TASK OBJECTIVE: Can you rewrite all of the data below, substituting "driving a van" for every "driving a car", keeping everything else the same, and omitting the pictures?
═══ ENTRIES SUPPLIED ═══
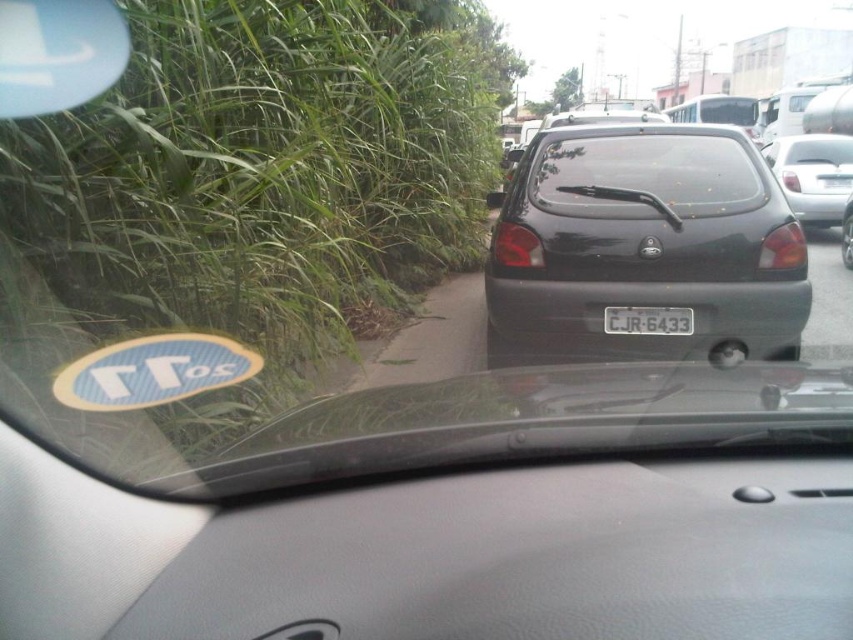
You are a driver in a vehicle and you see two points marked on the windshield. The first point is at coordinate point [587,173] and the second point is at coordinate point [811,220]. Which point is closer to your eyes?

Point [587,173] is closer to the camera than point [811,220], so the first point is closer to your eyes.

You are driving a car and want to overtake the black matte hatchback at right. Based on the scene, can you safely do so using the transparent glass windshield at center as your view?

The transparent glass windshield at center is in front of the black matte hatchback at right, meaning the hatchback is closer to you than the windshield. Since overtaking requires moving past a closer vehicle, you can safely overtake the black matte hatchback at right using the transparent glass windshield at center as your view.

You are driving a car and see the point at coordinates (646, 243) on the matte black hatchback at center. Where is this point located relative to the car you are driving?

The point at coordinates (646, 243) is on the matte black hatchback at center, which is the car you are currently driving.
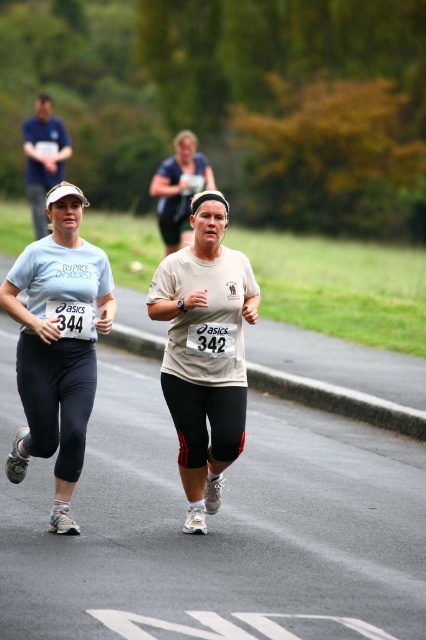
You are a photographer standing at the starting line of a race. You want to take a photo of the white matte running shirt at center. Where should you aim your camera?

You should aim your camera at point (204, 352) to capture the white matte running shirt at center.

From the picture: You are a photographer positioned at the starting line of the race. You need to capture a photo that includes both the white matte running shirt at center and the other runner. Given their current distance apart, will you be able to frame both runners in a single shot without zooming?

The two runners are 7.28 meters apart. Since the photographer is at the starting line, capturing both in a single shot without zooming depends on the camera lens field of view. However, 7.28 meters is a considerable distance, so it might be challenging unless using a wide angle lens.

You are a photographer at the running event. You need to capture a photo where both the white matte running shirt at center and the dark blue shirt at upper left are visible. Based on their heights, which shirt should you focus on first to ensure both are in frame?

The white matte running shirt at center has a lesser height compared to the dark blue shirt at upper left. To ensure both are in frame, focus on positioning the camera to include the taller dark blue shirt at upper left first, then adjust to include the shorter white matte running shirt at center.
═══
SOLUTION FOR THIS TASK:
You are a driver in a vehicle and you see two points marked on the windshield. The first point is at coordinate point [587,173] and the second point is at coordinate point [811,220]. Which point is closer to your eyes?

Point [587,173] is closer to the camera than point [811,220], so the first point is closer to your eyes.

You are driving a van and want to overtake the black matte hatchback at right. Based on the scene, can you safely do so using the transparent glass windshield at center as your view?

The transparent glass windshield at center is in front of the black matte hatchback at right, meaning the hatchback is closer to you than the windshield. Since overtaking requires moving past a closer vehicle, you can safely overtake the black matte hatchback at right using the transparent glass windshield at center as your view.

You are driving a van and see the point at coordinates (646, 243) on the matte black hatchback at center. Where is this point located relative to the car you are driving?

The point at coordinates (646, 243) is on the matte black hatchback at center, which is the car you are currently driving.
You are a photographer standing at the starting line of a race. You want to take a photo of the white matte running shirt at center. Where should you aim your camera?

You should aim your camera at point (204, 352) to capture the white matte running shirt at center.

From the picture: You are a photographer positioned at the starting line of the race. You need to capture a photo that includes both the white matte running shirt at center and the other runner. Given their current distance apart, will you be able to frame both runners in a single shot without zooming?

The two runners are 7.28 meters apart. Since the photographer is at the starting line, capturing both in a single shot without zooming depends on the camera lens field of view. However, 7.28 meters is a considerable distance, so it might be challenging unless using a wide angle lens.

You are a photographer at the running event. You need to capture a photo where both the white matte running shirt at center and the dark blue shirt at upper left are visible. Based on their heights, which shirt should you focus on first to ensure both are in frame?

The white matte running shirt at center has a lesser height compared to the dark blue shirt at upper left. To ensure both are in frame, focus on positioning the camera to include the taller dark blue shirt at upper left first, then adjust to include the shorter white matte running shirt at center.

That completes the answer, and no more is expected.